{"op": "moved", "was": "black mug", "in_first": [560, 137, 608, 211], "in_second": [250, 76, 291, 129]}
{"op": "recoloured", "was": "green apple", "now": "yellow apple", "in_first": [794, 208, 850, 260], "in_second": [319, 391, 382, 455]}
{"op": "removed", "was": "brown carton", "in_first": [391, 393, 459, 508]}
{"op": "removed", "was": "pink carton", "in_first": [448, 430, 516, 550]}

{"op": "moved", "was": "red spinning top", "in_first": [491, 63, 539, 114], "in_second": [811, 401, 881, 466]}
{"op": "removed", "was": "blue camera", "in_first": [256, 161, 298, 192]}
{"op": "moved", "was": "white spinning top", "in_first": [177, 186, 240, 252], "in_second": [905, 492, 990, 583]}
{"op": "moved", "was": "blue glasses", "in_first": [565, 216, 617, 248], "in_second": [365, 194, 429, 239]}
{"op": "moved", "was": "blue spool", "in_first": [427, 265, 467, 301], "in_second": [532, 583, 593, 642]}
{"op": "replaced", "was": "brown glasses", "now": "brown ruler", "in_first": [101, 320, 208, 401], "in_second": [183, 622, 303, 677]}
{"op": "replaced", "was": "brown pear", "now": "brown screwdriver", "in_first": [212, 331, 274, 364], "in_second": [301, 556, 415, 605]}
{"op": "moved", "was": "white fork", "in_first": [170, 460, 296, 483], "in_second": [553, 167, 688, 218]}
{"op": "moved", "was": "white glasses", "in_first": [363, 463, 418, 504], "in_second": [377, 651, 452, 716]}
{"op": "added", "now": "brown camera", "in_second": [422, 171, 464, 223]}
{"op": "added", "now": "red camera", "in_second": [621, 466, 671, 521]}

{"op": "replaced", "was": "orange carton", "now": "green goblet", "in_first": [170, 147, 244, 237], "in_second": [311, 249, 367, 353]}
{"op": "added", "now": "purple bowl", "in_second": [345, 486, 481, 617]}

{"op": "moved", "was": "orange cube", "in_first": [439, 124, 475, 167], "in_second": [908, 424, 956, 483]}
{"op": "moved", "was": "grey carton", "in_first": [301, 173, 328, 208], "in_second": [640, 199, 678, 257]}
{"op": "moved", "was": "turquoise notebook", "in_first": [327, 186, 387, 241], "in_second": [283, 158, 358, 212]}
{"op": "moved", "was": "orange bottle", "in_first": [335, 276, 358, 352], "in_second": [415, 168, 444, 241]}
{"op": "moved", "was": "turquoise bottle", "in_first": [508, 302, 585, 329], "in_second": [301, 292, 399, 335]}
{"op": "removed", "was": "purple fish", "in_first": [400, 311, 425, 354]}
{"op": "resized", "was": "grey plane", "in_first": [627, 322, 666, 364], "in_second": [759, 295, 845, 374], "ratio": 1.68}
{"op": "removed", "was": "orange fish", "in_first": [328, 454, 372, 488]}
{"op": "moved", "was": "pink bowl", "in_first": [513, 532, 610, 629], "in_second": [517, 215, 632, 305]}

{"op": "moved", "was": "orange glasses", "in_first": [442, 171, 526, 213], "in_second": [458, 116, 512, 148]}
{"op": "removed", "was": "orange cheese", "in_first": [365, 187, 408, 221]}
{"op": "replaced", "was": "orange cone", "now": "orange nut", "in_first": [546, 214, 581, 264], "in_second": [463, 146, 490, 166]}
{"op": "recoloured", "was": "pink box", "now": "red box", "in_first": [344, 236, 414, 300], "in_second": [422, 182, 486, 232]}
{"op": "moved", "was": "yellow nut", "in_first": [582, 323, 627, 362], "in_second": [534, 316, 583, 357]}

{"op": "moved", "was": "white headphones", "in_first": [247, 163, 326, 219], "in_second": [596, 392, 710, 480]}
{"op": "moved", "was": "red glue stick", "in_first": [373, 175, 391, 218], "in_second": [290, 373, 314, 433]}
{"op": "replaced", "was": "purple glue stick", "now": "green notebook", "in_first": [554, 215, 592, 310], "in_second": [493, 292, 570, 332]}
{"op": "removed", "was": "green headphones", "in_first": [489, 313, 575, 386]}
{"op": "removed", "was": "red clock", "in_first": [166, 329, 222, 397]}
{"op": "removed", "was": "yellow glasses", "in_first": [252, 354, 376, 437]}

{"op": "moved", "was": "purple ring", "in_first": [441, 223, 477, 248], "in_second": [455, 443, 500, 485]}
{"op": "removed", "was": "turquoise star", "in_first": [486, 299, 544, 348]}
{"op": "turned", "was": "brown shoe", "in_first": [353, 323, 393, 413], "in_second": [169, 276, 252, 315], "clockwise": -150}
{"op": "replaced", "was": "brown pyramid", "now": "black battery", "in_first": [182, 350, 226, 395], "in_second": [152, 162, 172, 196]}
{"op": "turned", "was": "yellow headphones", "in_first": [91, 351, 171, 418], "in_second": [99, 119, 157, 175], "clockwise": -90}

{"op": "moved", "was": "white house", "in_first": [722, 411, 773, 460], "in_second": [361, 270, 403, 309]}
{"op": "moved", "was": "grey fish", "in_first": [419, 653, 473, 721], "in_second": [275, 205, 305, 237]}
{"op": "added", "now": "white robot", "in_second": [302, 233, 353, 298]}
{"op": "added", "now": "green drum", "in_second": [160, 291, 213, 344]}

* **What you should do**
Return all lines in the entries above that carry the word "glue".

* **Answer box**
{"op": "moved", "was": "red glue stick", "in_first": [373, 175, 391, 218], "in_second": [290, 373, 314, 433]}
{"op": "replaced", "was": "purple glue stick", "now": "green notebook", "in_first": [554, 215, 592, 310], "in_second": [493, 292, 570, 332]}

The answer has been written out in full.